Stored entries:
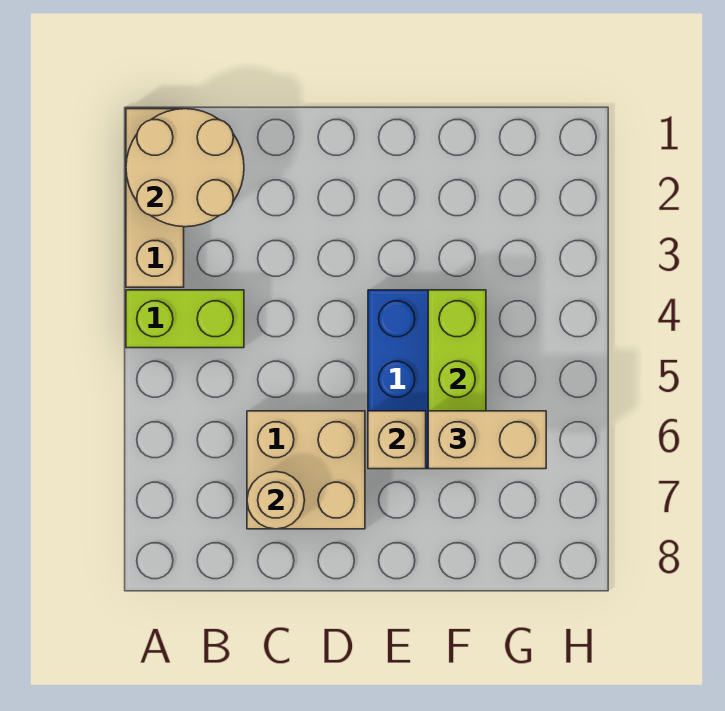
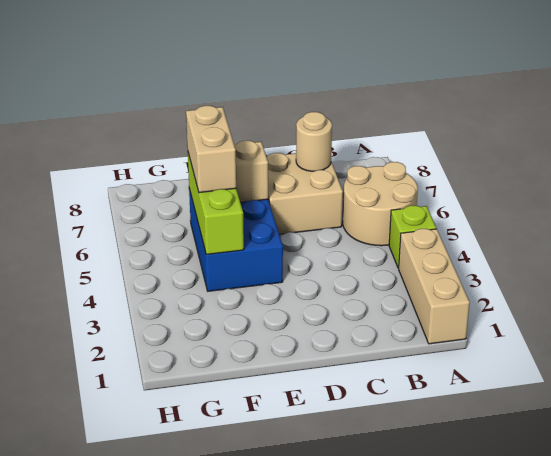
tan round brick A1:B2 level 2 -> tan round brick A5:B6 level 1
lime brick A4:B4 level 1 -> lime brick A4 level 1
tan brick F6:G6 level 3 -> tan brick F5:F6 level 3

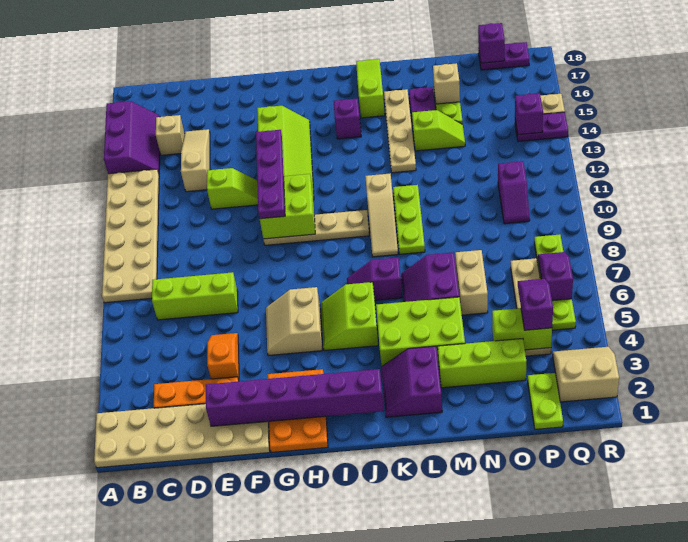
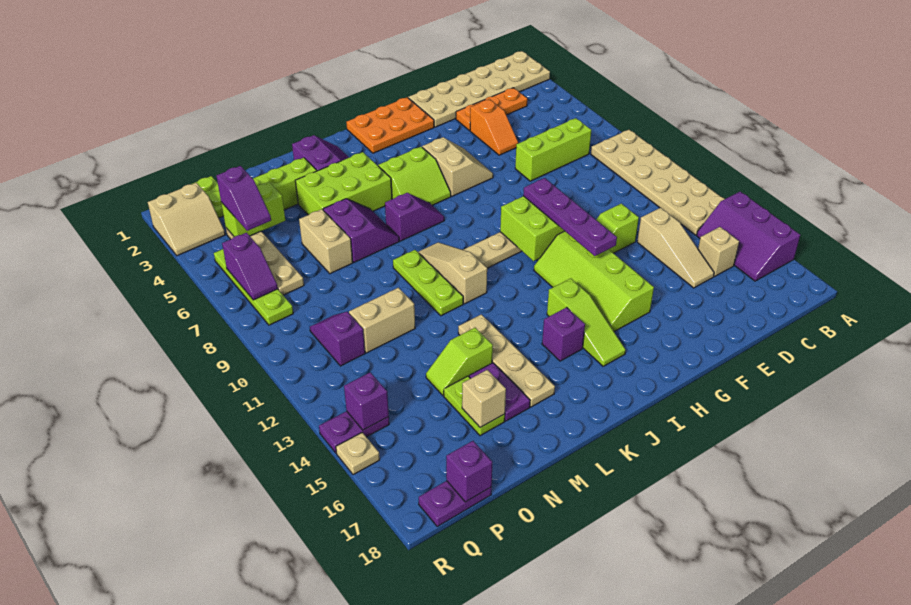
purple brick E2:J2 level 2 -> none
orange plate G1:H3 level 1 -> orange plate G1:I2 level 1
lime slope I5:J6 level 1 top J -> lime slope I5:J6 level 1 top 5
lime slope K16:K18 level 1 top 16 -> lime slope I14:I16 level 1 top 14
none -> tan brick N11:O11 level 1

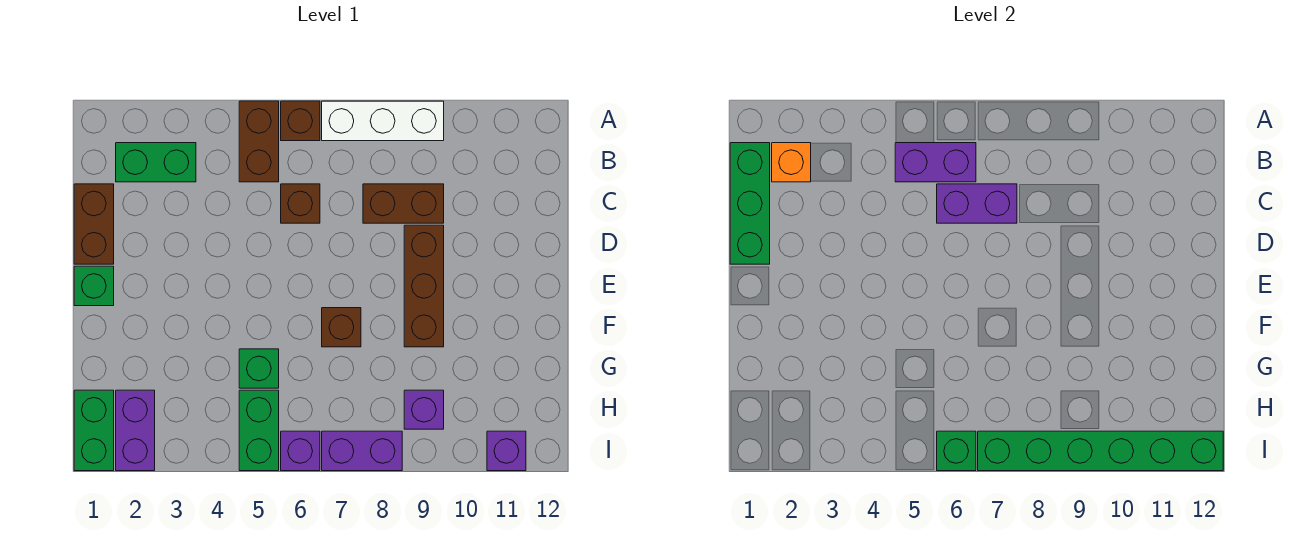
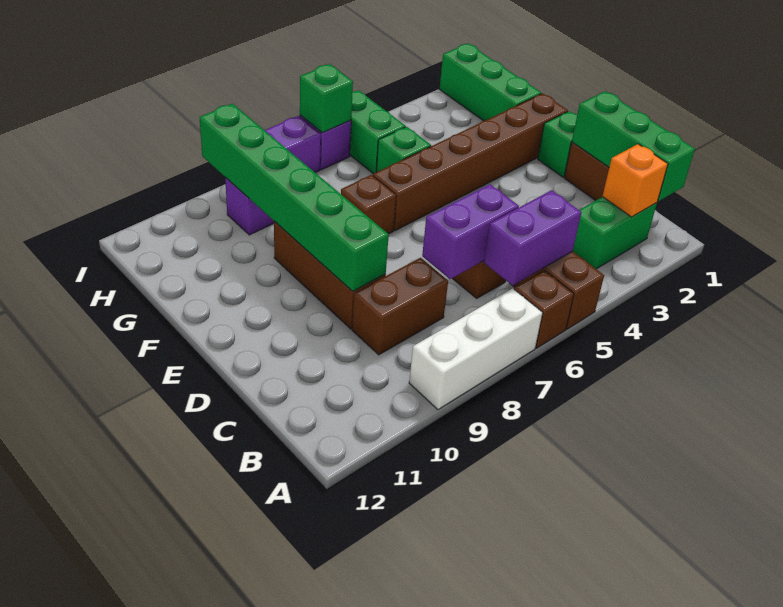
none -> brown brick F1:F6 level 1
green brick H1:I1 level 1 -> green brick G1:I1 level 1
purple brick H2:I2 level 1 -> none
green brick I7:I12 level 2 -> green brick D9:I9 level 2
purple brick I11 level 1 -> none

■ Your instructions ■
Please repeat all of the data exactly as it stands, leaving the pictures out.

■ Task result ■
tan round brick A1:B2 level 2 -> tan round brick A5:B6 level 1
lime brick A4:B4 level 1 -> lime brick A4 level 1
tan brick F6:G6 level 3 -> tan brick F5:F6 level 3

purple brick E2:J2 level 2 -> none
orange plate G1:H3 level 1 -> orange plate G1:I2 level 1
lime slope I5:J6 level 1 top J -> lime slope I5:J6 level 1 top 5
lime slope K16:K18 level 1 top 16 -> lime slope I14:I16 level 1 top 14
none -> tan brick N11:O11 level 1

none -> brown brick F1:F6 level 1
green brick H1:I1 level 1 -> green brick G1:I1 level 1
purple brick H2:I2 level 1 -> none
green brick I7:I12 level 2 -> green brick D9:I9 level 2
purple brick I11 level 1 -> none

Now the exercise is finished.